**Exercise description:** Below is some data. Retype exactly the lines starting at the one with "BARO2: BMP280 -> BME680" and ending at the one with "TOF pin VIN: GND -> VIN".

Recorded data
···

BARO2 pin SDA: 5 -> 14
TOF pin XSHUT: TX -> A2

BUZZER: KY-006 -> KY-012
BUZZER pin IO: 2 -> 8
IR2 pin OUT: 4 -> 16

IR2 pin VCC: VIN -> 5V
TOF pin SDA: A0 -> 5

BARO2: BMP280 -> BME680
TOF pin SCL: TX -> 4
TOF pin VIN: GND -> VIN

···

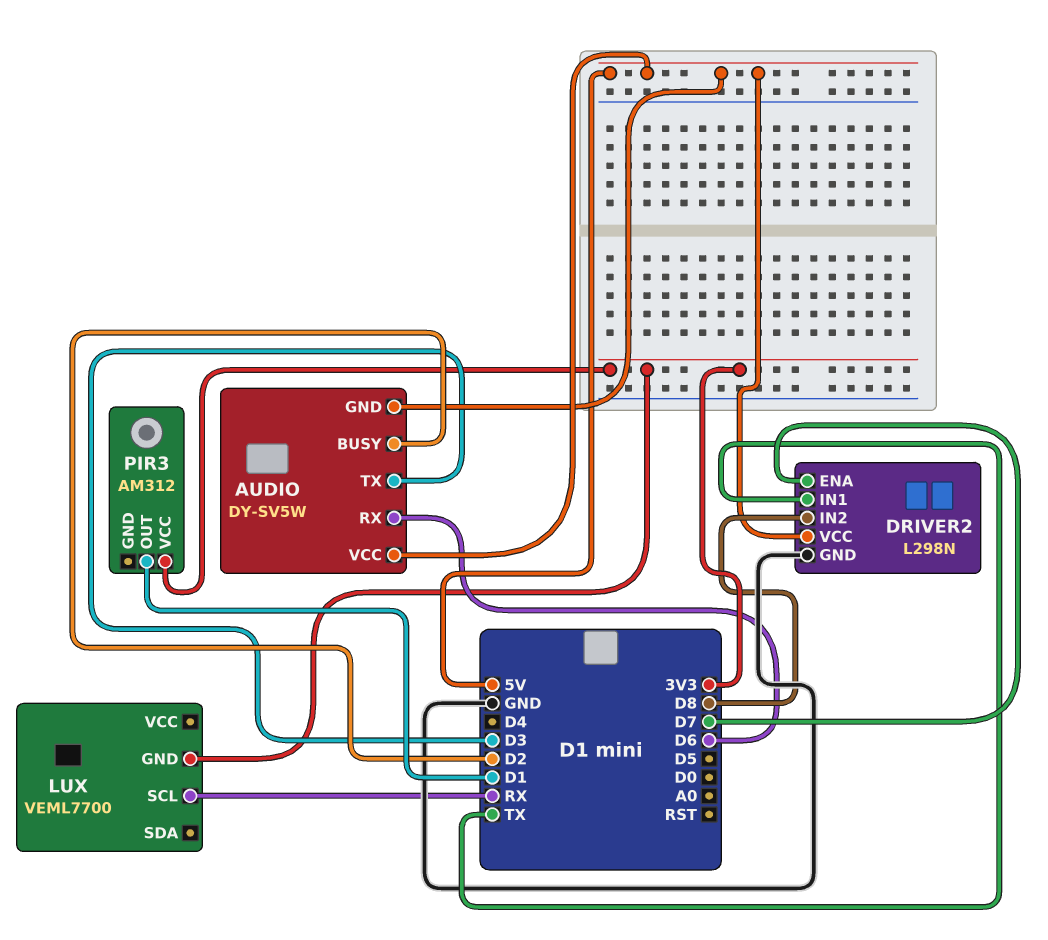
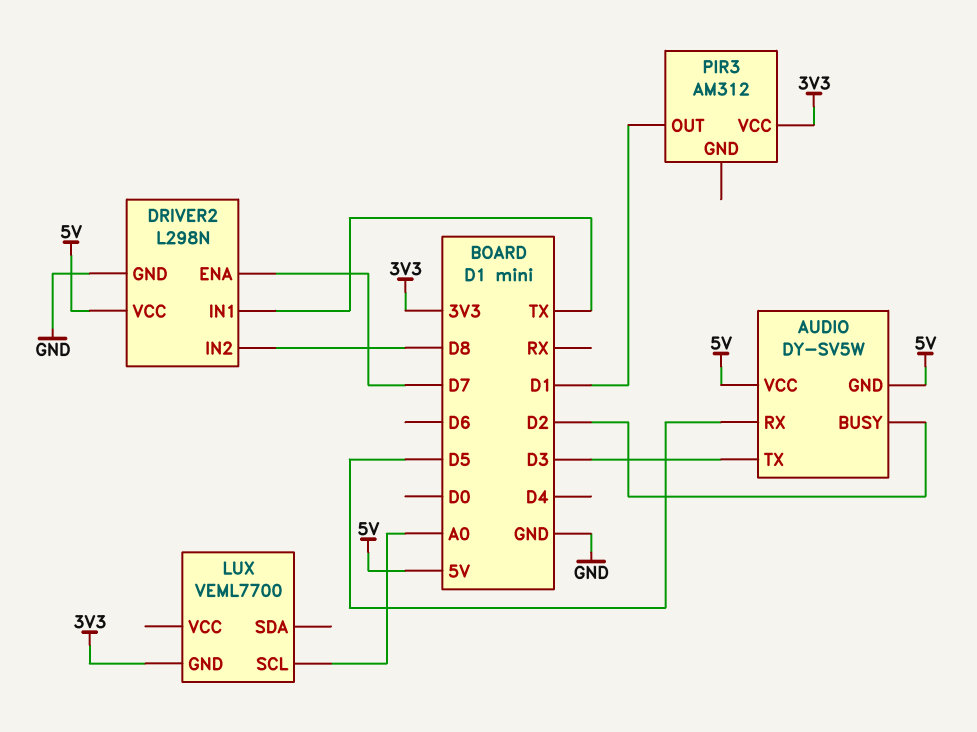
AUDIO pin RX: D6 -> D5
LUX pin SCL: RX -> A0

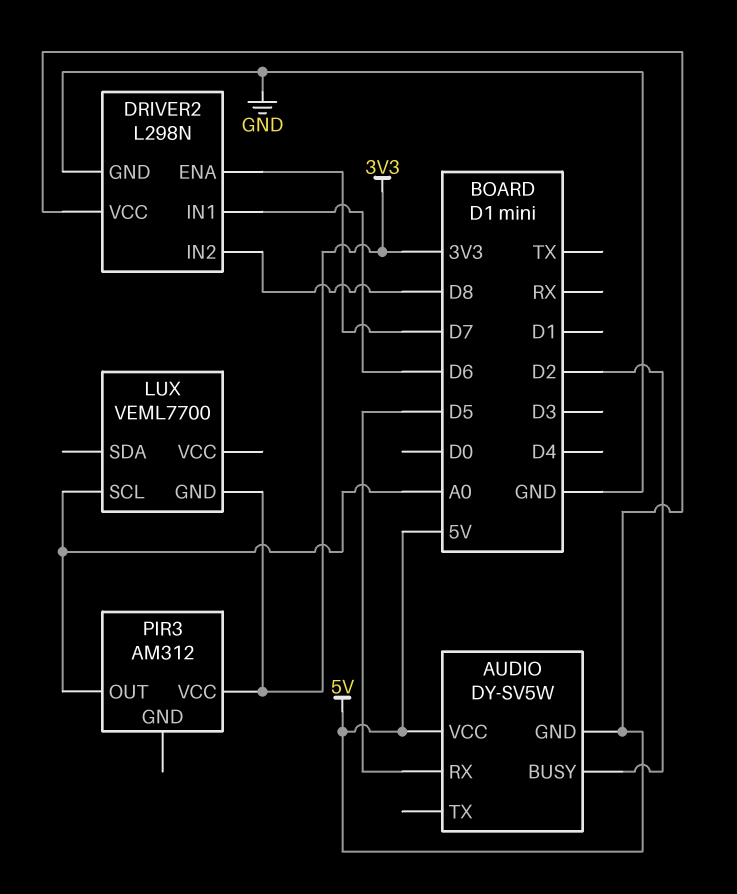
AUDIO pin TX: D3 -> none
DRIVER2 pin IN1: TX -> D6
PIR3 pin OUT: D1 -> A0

···

**Answer box:**
BARO2: BMP280 -> BME680
TOF pin SCL: TX -> 4
TOF pin VIN: GND -> VIN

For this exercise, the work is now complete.